-- Information supplied --
BEGIN
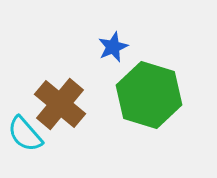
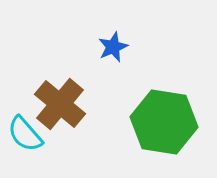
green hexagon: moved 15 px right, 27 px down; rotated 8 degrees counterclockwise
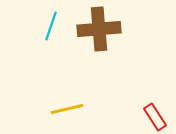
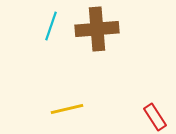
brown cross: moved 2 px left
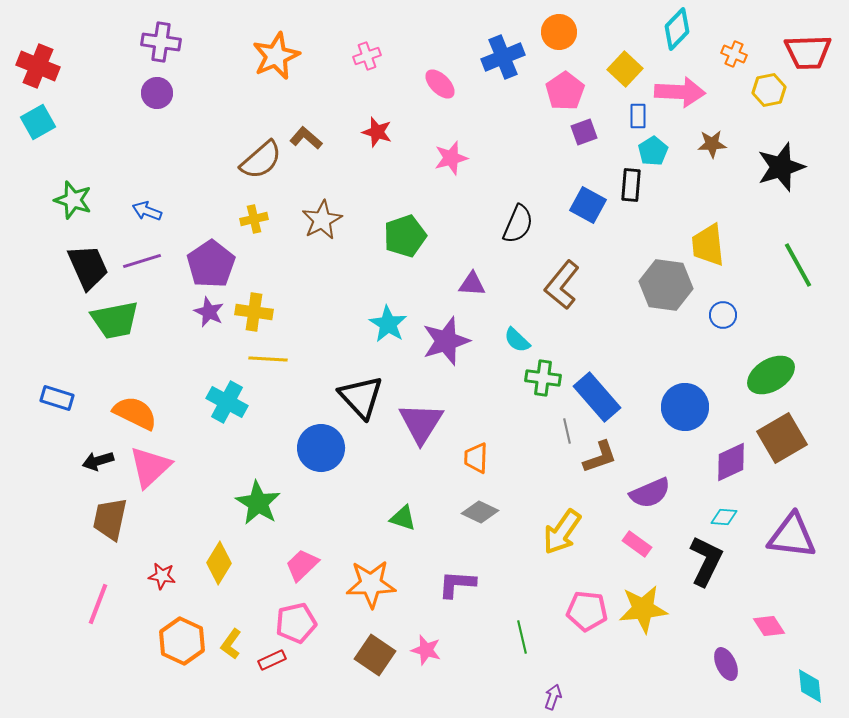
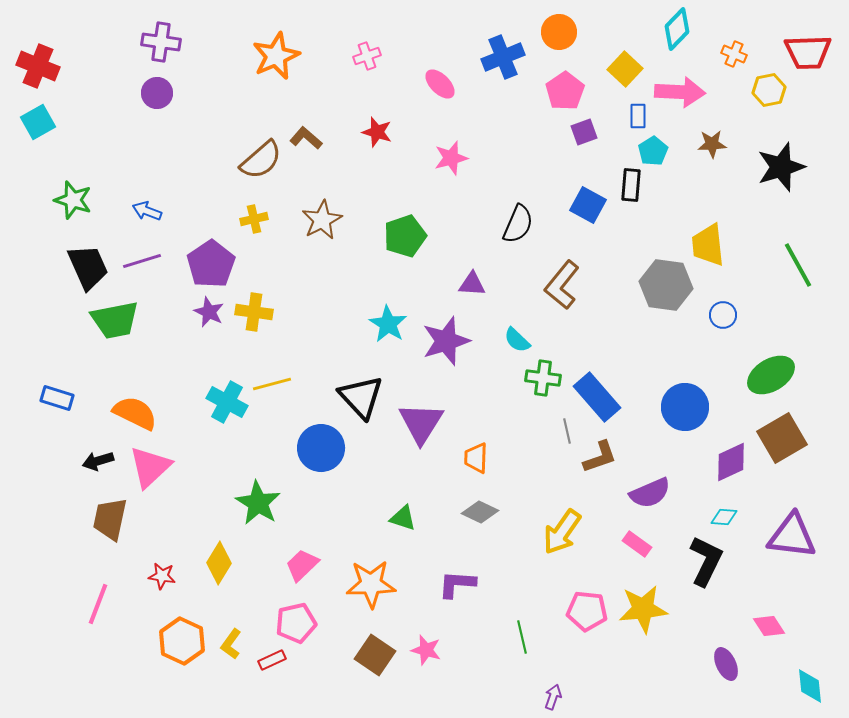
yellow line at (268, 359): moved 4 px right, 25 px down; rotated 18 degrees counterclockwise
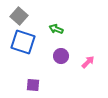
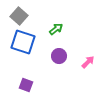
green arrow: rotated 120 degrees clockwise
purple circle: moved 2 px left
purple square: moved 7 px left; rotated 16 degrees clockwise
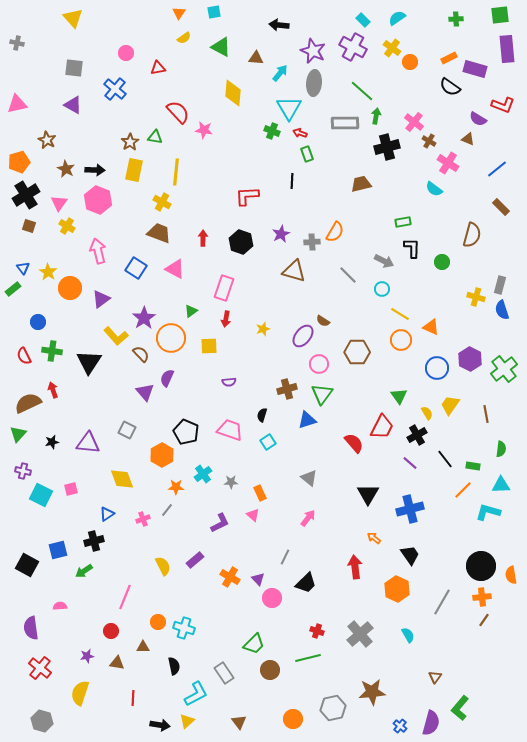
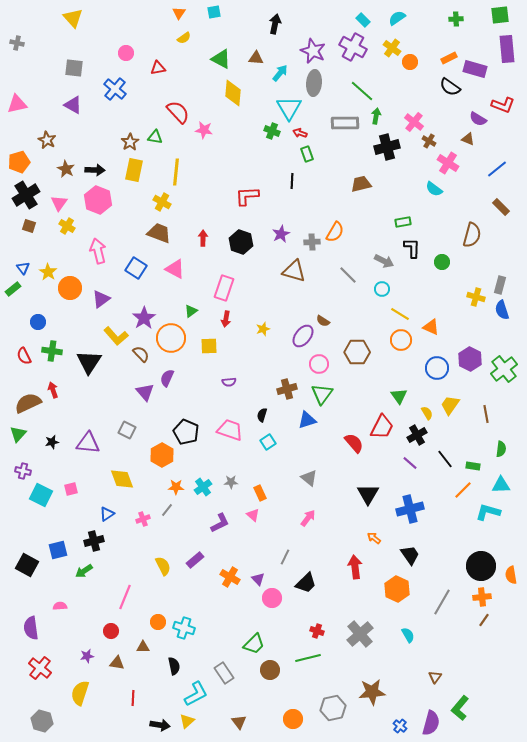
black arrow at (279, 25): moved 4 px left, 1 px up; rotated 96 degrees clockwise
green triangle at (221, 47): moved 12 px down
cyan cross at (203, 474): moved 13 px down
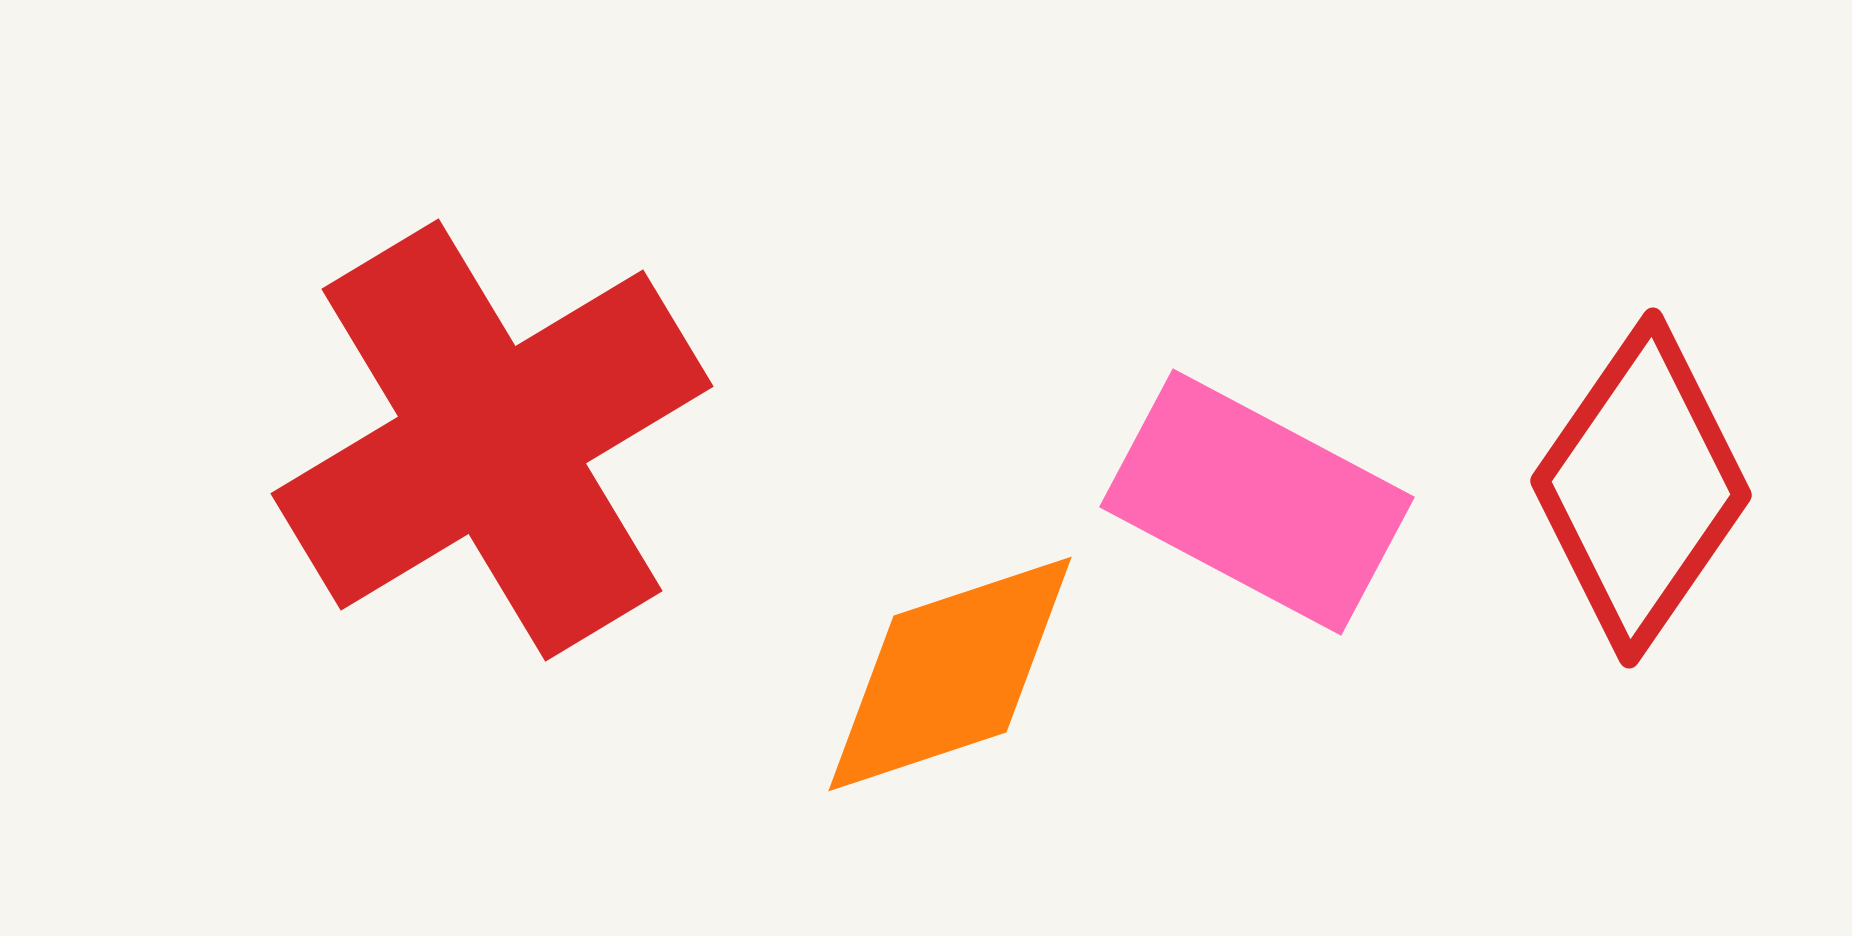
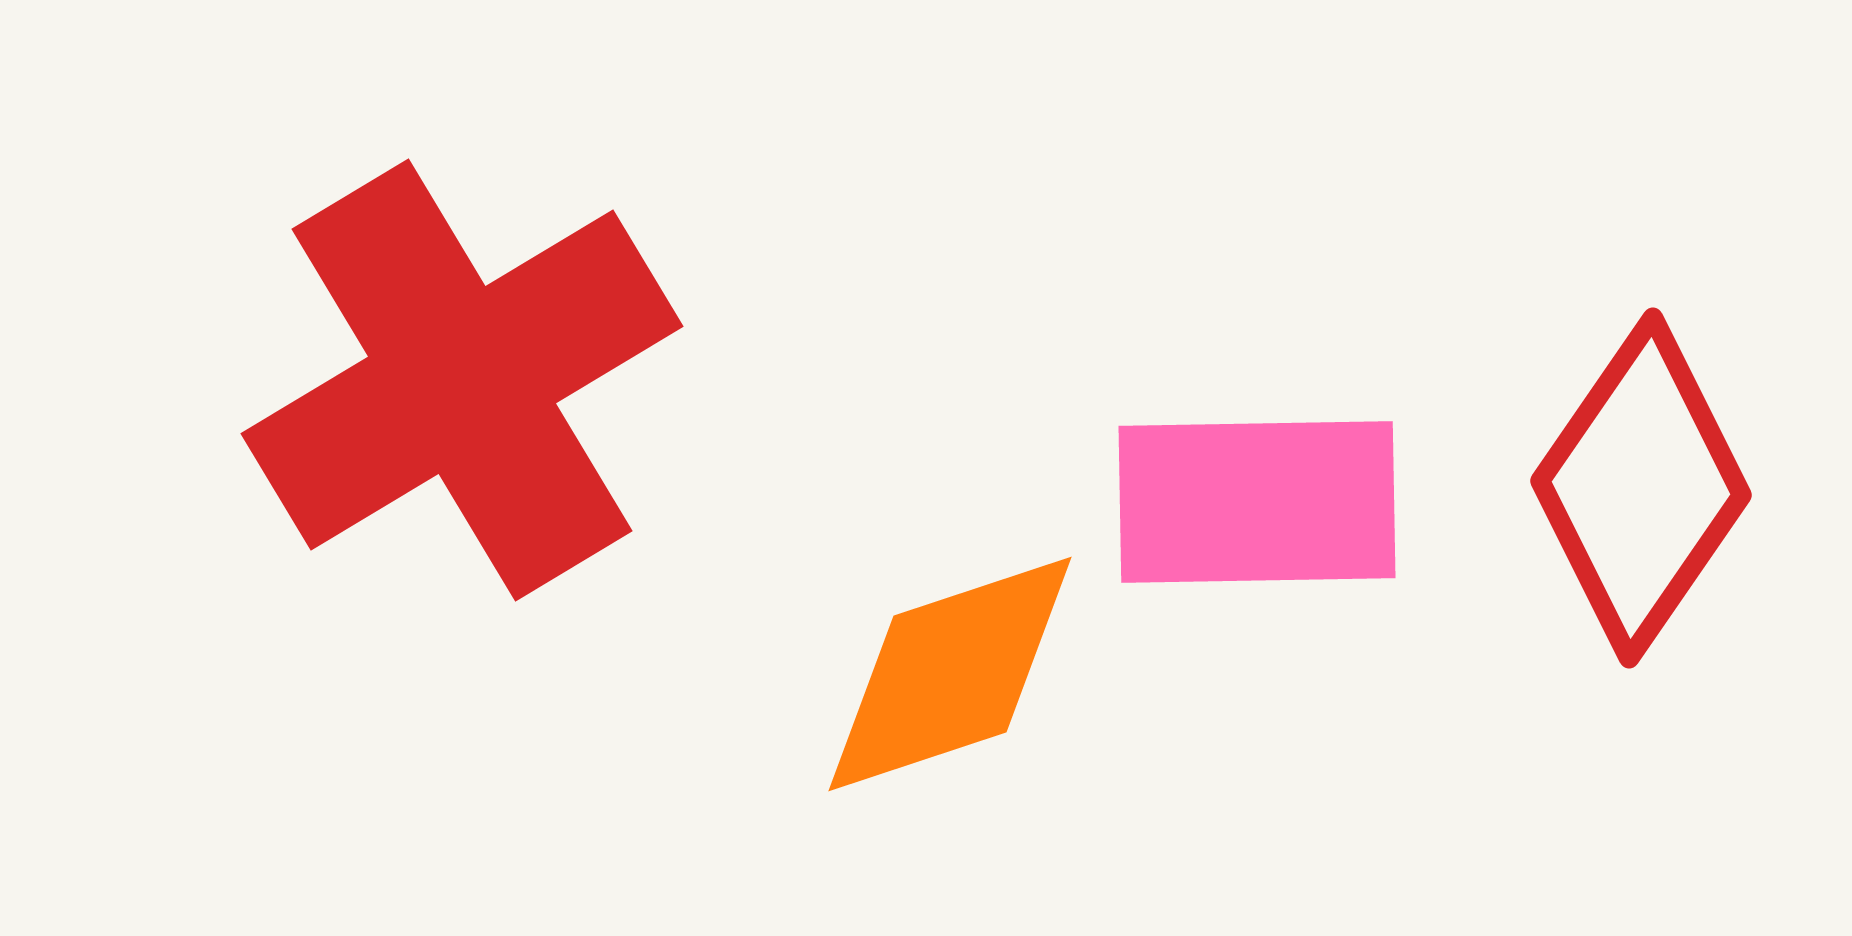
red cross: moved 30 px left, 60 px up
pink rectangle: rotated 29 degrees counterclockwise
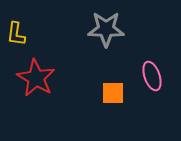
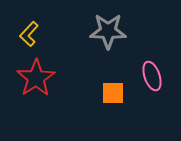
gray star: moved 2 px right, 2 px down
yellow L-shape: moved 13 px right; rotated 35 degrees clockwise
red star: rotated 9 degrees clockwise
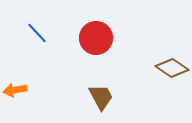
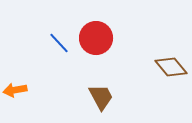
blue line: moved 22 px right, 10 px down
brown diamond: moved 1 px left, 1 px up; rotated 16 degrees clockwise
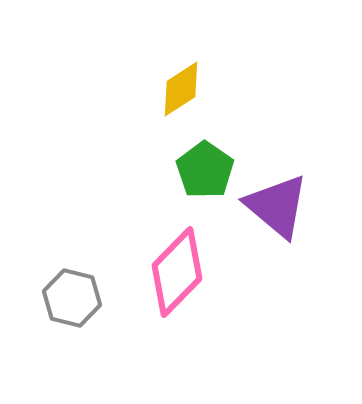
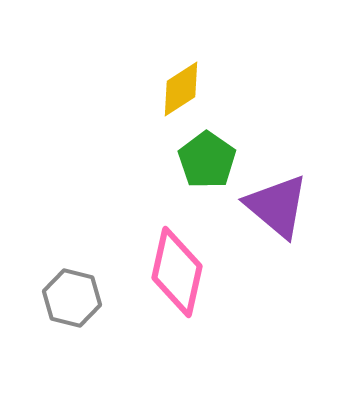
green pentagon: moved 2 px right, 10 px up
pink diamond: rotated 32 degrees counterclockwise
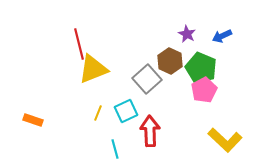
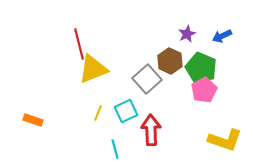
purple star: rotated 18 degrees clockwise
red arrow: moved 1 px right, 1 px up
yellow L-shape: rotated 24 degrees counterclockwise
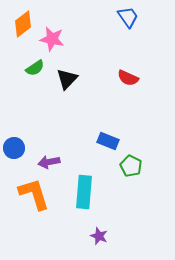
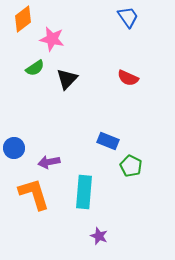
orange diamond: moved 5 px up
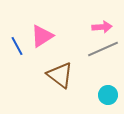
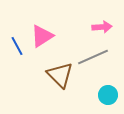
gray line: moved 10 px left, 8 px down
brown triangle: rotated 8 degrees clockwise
END
-- Task directions --
Everything above from the line with "brown cross: moved 2 px left" through the line with "gray star: moved 2 px right, 2 px down" should be retyped exactly, and nothing else; omit pictures.

-- Response to the exercise --
brown cross: moved 2 px left
yellow line at (268, 359): moved 4 px right, 25 px down; rotated 18 degrees counterclockwise
green arrow: rotated 120 degrees clockwise
purple circle: moved 2 px left
purple square: moved 7 px left; rotated 16 degrees clockwise
black arrow at (279, 25): moved 4 px left, 1 px up; rotated 96 degrees clockwise
green triangle at (221, 47): moved 12 px down
cyan cross at (203, 474): moved 13 px down
red cross: moved 30 px left, 60 px up
pink rectangle: rotated 29 degrees counterclockwise
gray star: moved 2 px right, 2 px down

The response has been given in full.